Edit tracking data

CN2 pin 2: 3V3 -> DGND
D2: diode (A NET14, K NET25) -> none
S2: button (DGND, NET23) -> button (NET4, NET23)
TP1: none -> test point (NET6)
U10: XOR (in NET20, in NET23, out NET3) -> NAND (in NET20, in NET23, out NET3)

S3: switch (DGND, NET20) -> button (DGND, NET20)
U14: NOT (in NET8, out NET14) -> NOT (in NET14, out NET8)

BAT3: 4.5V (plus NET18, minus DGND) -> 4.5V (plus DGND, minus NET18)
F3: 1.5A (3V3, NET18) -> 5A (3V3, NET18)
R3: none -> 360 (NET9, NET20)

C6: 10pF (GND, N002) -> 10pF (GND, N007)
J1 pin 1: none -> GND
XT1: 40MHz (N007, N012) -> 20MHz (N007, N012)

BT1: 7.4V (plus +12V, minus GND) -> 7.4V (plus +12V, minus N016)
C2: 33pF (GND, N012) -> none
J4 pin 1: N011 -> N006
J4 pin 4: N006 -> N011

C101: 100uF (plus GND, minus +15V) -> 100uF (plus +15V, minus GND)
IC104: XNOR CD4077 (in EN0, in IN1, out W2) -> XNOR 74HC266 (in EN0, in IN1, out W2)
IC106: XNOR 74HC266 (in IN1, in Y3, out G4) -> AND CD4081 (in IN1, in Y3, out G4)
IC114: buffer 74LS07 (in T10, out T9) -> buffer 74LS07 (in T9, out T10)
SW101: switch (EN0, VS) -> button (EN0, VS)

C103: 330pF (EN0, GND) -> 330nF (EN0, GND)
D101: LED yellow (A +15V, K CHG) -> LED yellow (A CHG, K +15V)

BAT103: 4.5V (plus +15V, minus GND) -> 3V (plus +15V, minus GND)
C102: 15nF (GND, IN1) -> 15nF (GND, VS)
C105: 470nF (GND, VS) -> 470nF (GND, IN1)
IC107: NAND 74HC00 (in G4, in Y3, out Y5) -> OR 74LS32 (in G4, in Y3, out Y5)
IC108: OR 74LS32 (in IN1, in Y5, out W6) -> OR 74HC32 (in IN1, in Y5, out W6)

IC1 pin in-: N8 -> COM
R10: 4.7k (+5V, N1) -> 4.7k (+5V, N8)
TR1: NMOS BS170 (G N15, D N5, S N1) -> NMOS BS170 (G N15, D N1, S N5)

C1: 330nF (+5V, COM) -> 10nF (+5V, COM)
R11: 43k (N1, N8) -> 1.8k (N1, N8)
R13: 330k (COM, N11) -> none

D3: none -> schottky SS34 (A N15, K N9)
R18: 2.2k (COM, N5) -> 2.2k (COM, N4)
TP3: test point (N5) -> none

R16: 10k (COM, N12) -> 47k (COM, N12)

◆ What you have to do ◆
Only the lines containing the word "test" should be returned from the data above.

◆ Response for this exercise ◆
TP1: none -> test point (NET6)
TP3: test point (N5) -> none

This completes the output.